--- THE RECORDS Enclosed Below ---

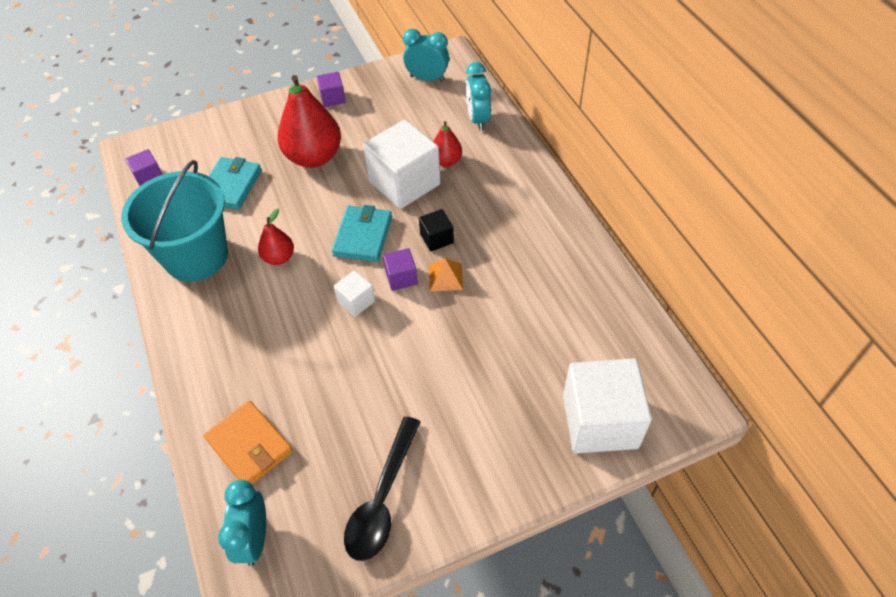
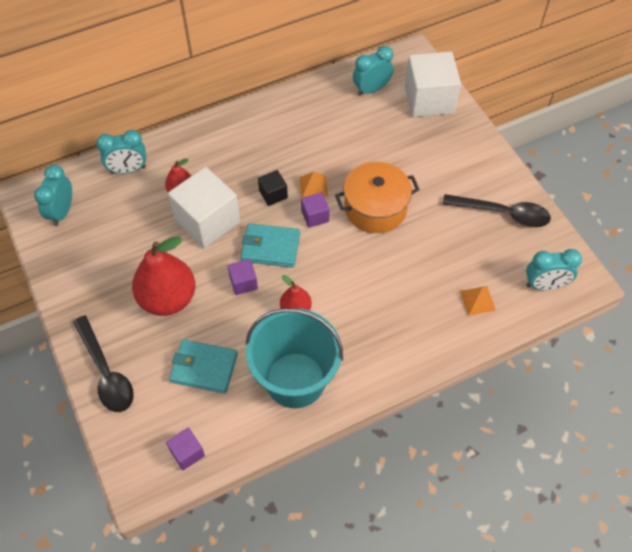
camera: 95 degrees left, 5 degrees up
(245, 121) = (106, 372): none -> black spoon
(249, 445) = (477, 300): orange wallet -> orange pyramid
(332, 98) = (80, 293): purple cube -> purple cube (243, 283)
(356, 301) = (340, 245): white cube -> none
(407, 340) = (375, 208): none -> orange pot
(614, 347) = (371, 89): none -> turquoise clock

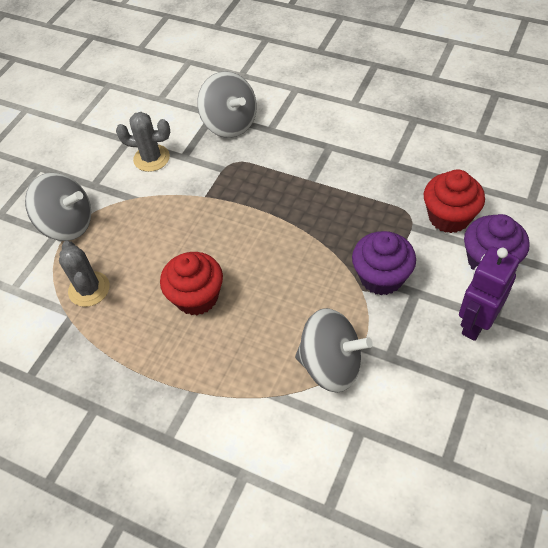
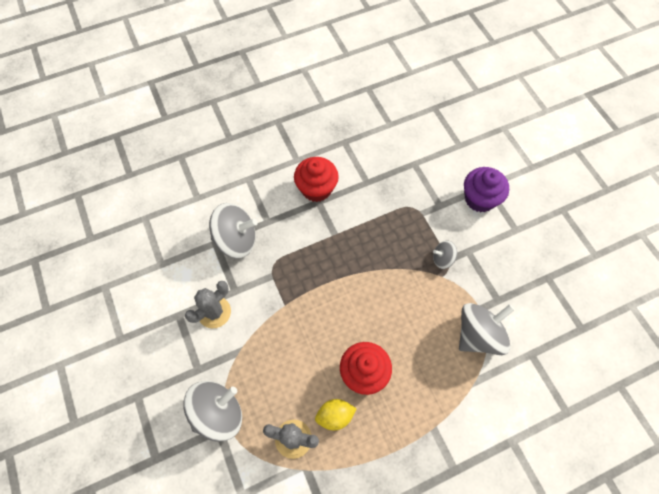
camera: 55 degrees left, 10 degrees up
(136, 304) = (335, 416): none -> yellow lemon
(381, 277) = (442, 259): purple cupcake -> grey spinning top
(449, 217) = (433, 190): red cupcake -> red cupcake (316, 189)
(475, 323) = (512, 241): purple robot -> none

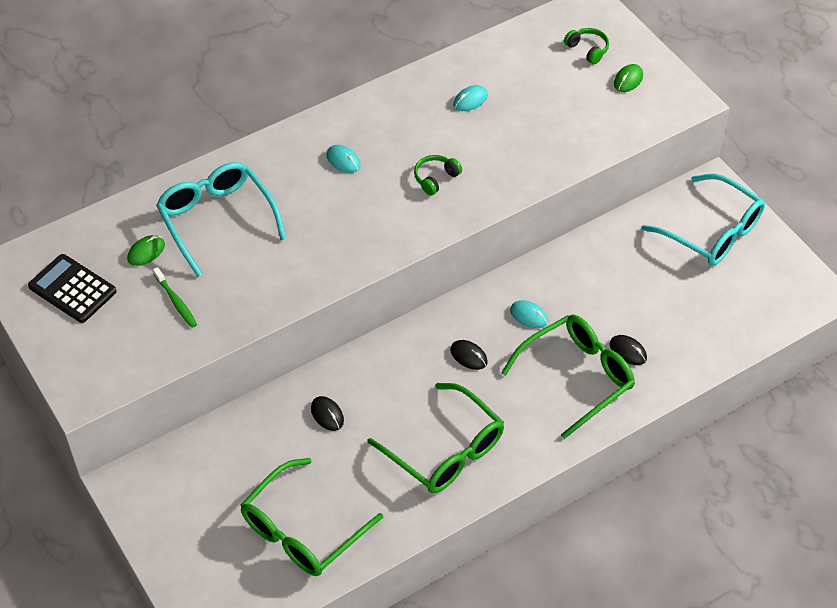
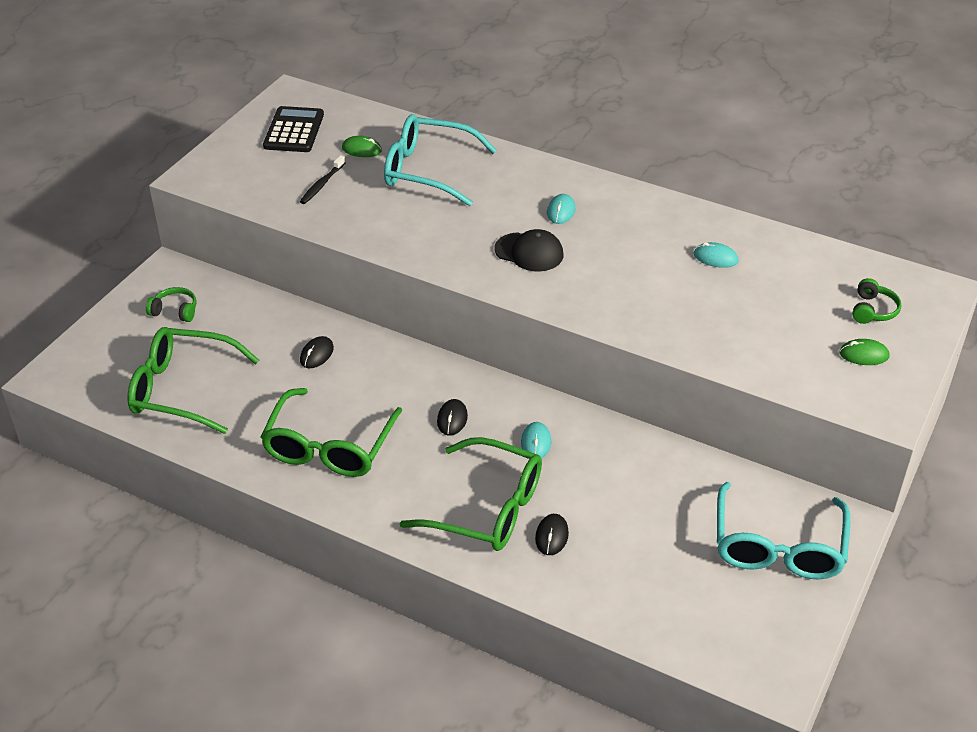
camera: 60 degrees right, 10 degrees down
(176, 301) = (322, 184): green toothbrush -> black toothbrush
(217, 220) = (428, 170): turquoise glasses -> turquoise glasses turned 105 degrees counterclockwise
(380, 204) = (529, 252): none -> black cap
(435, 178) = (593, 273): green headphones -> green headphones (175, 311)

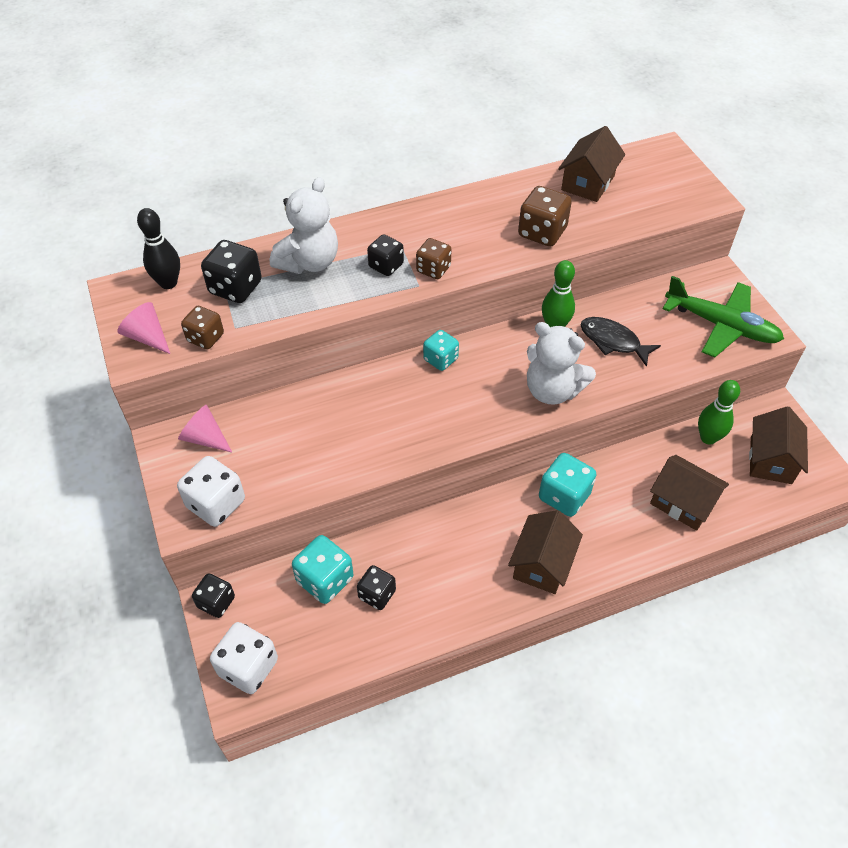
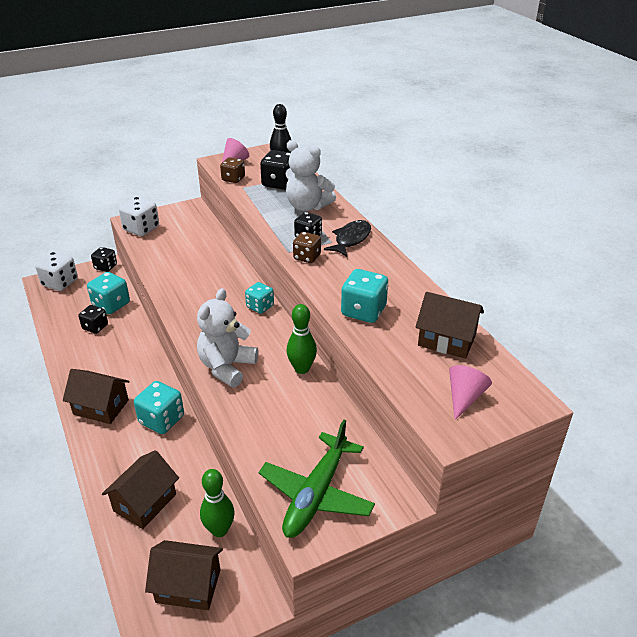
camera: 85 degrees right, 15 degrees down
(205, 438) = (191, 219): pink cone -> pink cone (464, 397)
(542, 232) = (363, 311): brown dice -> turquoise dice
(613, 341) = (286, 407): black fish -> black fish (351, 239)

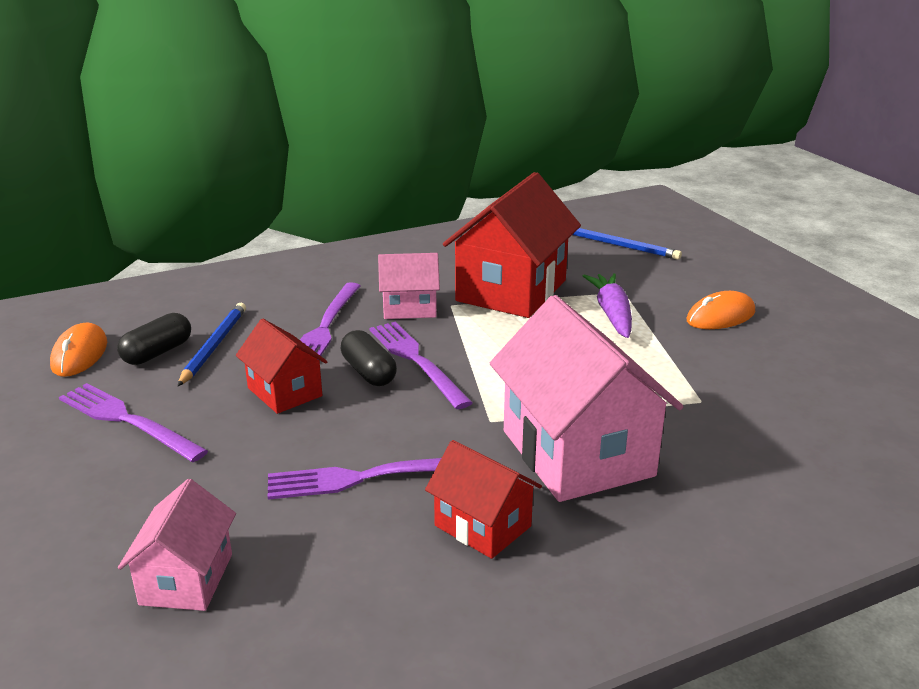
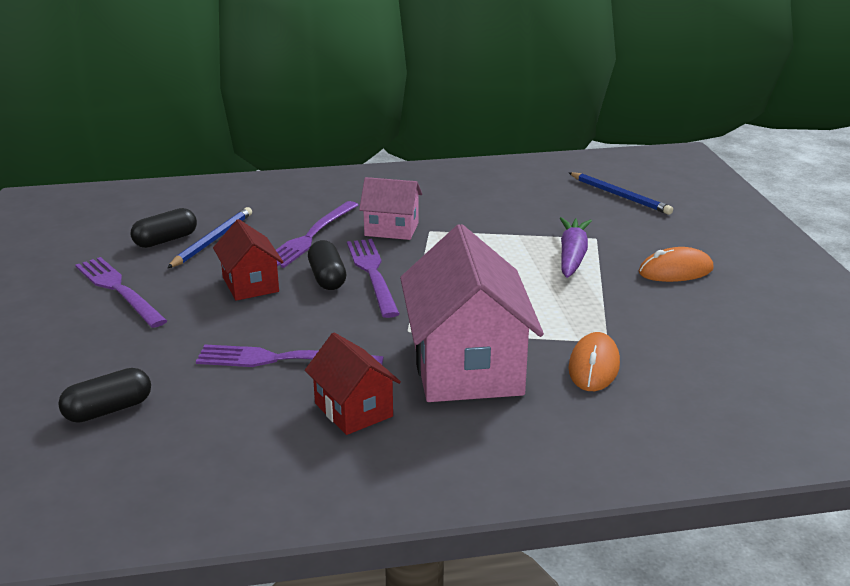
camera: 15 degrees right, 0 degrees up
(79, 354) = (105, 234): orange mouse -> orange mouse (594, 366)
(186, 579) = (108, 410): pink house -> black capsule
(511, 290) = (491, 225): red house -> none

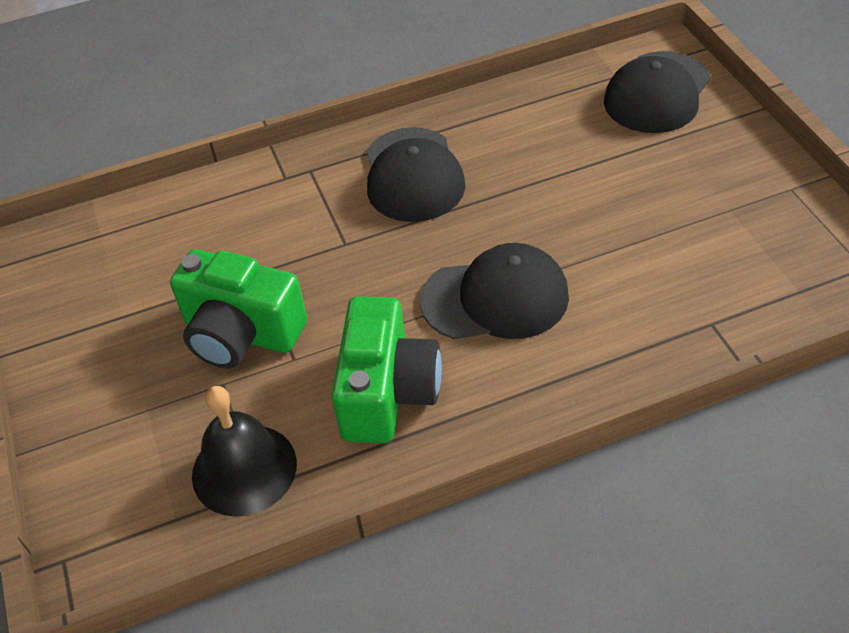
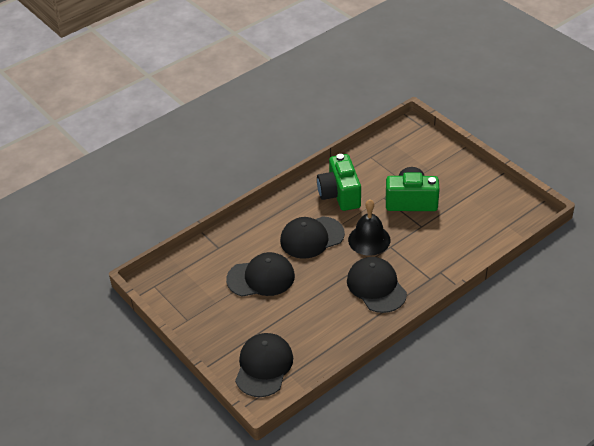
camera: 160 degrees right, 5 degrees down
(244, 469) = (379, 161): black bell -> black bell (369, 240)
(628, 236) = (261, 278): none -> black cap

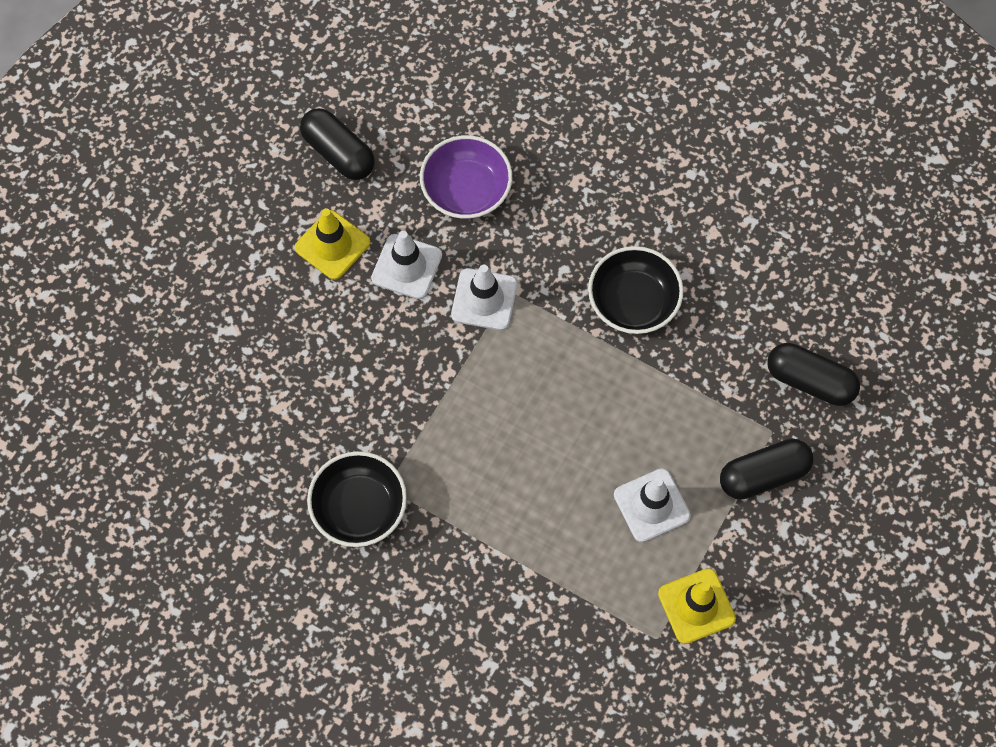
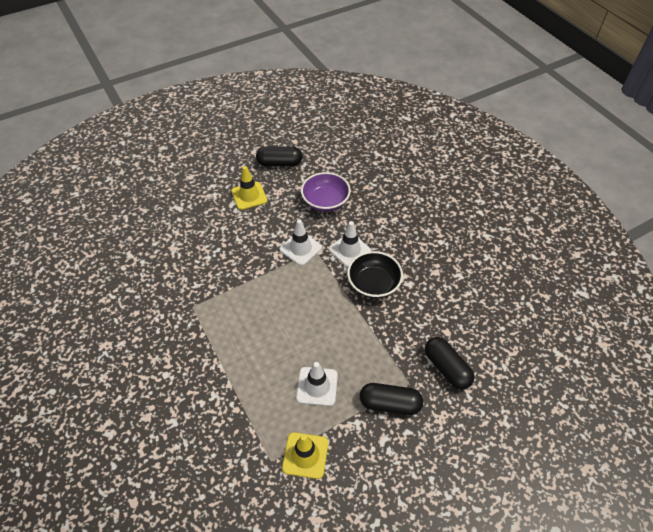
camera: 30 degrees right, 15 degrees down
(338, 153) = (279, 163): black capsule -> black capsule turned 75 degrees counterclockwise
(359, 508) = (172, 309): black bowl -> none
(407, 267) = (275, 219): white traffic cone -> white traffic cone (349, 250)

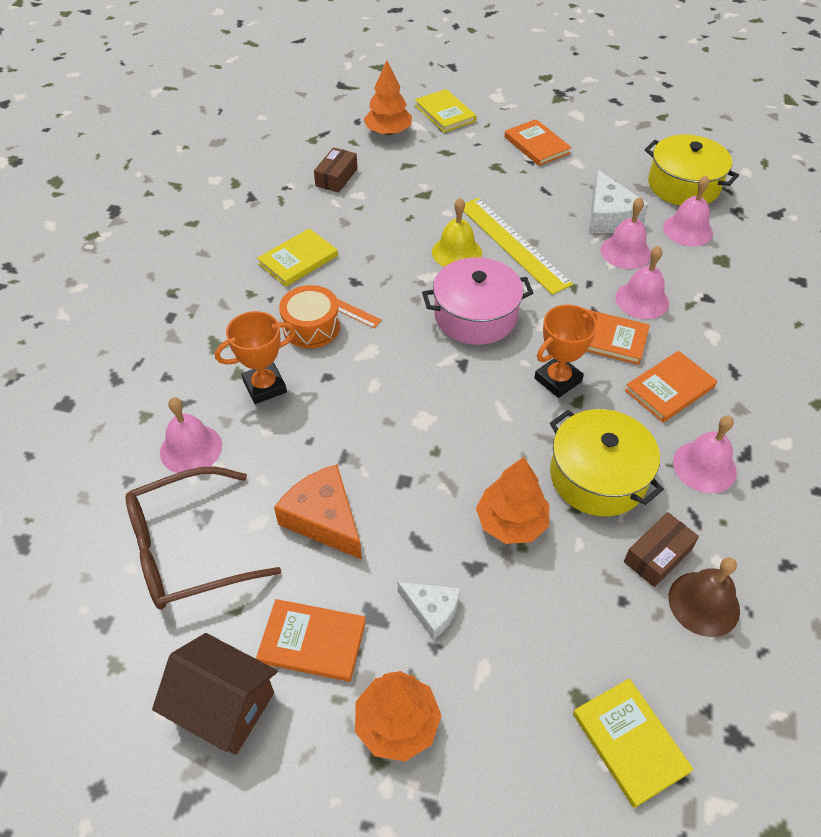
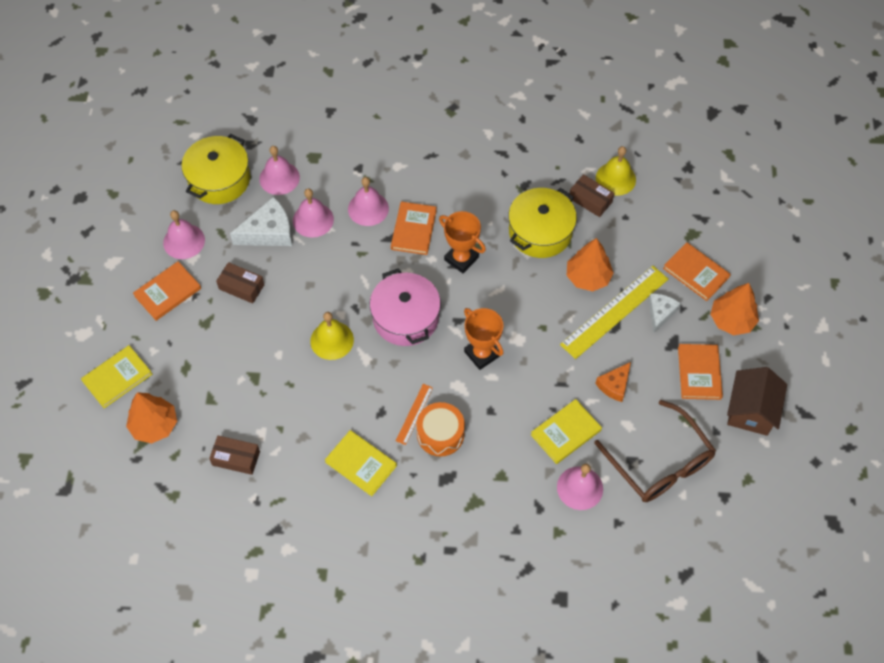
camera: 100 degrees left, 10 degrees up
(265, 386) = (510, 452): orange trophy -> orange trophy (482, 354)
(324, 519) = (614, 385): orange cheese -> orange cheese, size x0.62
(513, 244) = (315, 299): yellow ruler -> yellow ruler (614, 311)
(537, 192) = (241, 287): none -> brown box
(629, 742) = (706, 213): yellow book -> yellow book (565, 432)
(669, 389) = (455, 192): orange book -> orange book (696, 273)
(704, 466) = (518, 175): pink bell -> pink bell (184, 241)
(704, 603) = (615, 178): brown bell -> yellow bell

--- End of Enclosed THE RECORDS ---

- [WORK REQUIRED] The records above must be copied exactly, with no pictures carried over.

- [RESULT]
camera: 95 degrees left, 5 degrees up
(245, 121) = (106, 372): none -> black spoon
(249, 445) = (477, 300): orange wallet -> orange pyramid
(332, 98) = (80, 293): purple cube -> purple cube (243, 283)
(356, 301) = (340, 245): white cube -> none
(407, 340) = (375, 208): none -> orange pot
(614, 347) = (371, 89): none -> turquoise clock

camera: 55 degrees left, 10 degrees up
(136, 304) = (335, 416): none -> yellow lemon
(381, 277) = (442, 259): purple cupcake -> grey spinning top
(449, 217) = (433, 190): red cupcake -> red cupcake (316, 189)
(475, 323) = (512, 241): purple robot -> none

camera: 60 degrees right, 10 degrees down
(176, 301) = (322, 184): green toothbrush -> black toothbrush
(217, 220) = (428, 170): turquoise glasses -> turquoise glasses turned 105 degrees counterclockwise
(380, 204) = (529, 252): none -> black cap
(435, 178) = (593, 273): green headphones -> green headphones (175, 311)

camera: 85 degrees right, 15 degrees down
(205, 438) = (191, 219): pink cone -> pink cone (464, 397)
(542, 232) = (363, 311): brown dice -> turquoise dice
(613, 341) = (286, 407): black fish -> black fish (351, 239)

camera: 15 degrees right, 0 degrees up
(79, 354) = (105, 234): orange mouse -> orange mouse (594, 366)
(186, 579) = (108, 410): pink house -> black capsule
(511, 290) = (491, 225): red house -> none

camera: 160 degrees right, 5 degrees down
(244, 469) = (379, 161): black bell -> black bell (369, 240)
(628, 236) = (261, 278): none -> black cap

camera: 30 degrees right, 15 degrees down
(338, 153) = (279, 163): black capsule -> black capsule turned 75 degrees counterclockwise
(359, 508) = (172, 309): black bowl -> none
(407, 267) = (275, 219): white traffic cone -> white traffic cone (349, 250)

camera: 100 degrees left, 10 degrees up
(265, 386) = (510, 452): orange trophy -> orange trophy (482, 354)
(324, 519) = (614, 385): orange cheese -> orange cheese, size x0.62
(513, 244) = (315, 299): yellow ruler -> yellow ruler (614, 311)
(537, 192) = (241, 287): none -> brown box
(629, 742) = (706, 213): yellow book -> yellow book (565, 432)
(669, 389) = (455, 192): orange book -> orange book (696, 273)
(704, 466) = (518, 175): pink bell -> pink bell (184, 241)
(704, 603) = (615, 178): brown bell -> yellow bell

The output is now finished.